Dataset entries

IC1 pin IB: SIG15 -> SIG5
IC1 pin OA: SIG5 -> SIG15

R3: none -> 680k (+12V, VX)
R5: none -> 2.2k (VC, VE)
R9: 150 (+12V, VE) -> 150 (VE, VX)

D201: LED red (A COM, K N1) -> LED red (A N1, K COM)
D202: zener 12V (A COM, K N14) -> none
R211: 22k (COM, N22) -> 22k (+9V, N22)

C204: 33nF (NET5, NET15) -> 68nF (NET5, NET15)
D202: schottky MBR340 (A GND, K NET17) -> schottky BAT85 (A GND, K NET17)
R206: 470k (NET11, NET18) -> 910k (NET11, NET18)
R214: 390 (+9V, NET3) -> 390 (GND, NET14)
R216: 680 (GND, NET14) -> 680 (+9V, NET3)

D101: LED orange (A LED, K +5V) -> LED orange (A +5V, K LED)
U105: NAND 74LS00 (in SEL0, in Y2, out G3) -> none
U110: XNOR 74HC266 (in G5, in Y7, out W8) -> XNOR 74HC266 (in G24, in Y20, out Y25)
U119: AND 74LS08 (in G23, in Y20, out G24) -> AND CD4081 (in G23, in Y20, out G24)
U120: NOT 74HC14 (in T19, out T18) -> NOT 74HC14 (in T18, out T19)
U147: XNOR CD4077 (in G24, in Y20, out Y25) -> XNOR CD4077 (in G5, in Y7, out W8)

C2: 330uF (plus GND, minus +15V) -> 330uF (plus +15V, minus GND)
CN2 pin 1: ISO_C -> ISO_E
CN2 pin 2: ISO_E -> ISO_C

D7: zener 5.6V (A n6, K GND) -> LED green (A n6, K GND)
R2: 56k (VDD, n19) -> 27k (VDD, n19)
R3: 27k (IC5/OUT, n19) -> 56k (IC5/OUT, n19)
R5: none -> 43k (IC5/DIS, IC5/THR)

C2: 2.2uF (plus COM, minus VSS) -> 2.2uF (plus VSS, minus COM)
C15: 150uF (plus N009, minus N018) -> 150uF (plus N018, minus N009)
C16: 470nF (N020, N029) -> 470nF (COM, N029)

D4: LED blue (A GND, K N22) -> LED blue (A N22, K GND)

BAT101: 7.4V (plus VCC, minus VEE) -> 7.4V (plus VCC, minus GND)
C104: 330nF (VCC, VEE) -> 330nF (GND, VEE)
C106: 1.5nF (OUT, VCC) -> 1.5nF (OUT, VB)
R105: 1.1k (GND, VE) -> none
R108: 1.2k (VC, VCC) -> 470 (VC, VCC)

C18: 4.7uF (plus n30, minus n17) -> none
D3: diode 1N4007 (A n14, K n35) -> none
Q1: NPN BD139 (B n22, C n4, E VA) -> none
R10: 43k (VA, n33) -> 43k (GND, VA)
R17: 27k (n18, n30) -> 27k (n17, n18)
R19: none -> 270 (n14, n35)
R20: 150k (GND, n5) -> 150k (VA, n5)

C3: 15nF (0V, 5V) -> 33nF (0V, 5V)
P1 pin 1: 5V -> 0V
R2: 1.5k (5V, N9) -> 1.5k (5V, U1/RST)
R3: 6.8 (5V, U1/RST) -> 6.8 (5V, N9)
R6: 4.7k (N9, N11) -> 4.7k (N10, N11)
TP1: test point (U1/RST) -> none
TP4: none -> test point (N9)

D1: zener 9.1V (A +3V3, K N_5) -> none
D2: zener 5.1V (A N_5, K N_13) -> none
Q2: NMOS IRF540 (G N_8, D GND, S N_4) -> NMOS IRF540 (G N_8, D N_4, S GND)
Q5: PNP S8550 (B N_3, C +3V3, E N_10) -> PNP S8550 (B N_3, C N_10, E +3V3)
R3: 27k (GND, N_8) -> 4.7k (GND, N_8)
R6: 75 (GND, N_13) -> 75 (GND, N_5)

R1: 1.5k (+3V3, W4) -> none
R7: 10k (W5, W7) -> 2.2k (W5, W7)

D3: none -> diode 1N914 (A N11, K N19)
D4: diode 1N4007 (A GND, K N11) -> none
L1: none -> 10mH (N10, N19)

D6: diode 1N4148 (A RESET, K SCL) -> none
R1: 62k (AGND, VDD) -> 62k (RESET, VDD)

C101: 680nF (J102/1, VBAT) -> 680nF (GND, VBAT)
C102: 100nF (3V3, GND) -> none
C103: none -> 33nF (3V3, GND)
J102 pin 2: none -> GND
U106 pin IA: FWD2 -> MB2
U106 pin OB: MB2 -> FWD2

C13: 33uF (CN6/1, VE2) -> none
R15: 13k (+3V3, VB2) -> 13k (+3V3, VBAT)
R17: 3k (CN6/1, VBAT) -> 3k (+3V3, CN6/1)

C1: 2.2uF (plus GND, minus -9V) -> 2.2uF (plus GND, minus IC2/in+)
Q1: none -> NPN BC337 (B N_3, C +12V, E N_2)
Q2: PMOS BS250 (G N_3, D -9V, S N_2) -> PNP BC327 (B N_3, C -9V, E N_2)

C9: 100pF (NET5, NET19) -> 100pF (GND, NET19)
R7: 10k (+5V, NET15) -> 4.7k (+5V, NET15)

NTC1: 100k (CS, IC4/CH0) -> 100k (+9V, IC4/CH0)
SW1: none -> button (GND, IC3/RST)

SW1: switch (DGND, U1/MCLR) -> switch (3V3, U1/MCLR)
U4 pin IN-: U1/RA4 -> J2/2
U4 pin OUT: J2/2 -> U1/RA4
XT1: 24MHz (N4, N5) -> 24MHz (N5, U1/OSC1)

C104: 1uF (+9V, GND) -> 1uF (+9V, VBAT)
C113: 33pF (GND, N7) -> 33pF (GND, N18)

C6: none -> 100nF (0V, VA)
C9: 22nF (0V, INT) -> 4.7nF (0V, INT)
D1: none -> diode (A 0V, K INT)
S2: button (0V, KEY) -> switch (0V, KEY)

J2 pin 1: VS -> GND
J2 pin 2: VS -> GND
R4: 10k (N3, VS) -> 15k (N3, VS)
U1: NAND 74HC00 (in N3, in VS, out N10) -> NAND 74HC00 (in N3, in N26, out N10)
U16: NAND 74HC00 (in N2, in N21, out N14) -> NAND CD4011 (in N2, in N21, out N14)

What the exercise asks: For every line of the records that has the word "plus" in it, make a copy.

Exercise output:
C2: 330uF (plus GND, minus +15V) -> 330uF (plus +15V, minus GND)
C2: 2.2uF (plus COM, minus VSS) -> 2.2uF (plus VSS, minus COM)
C15: 150uF (plus N009, minus N018) -> 150uF (plus N018, minus N009)
BAT101: 7.4V (plus VCC, minus VEE) -> 7.4V (plus VCC, minus GND)
C18: 4.7uF (plus n30, minus n17) -> none
C1: 2.2uF (plus GND, minus -9V) -> 2.2uF (plus GND, minus IC2/in+)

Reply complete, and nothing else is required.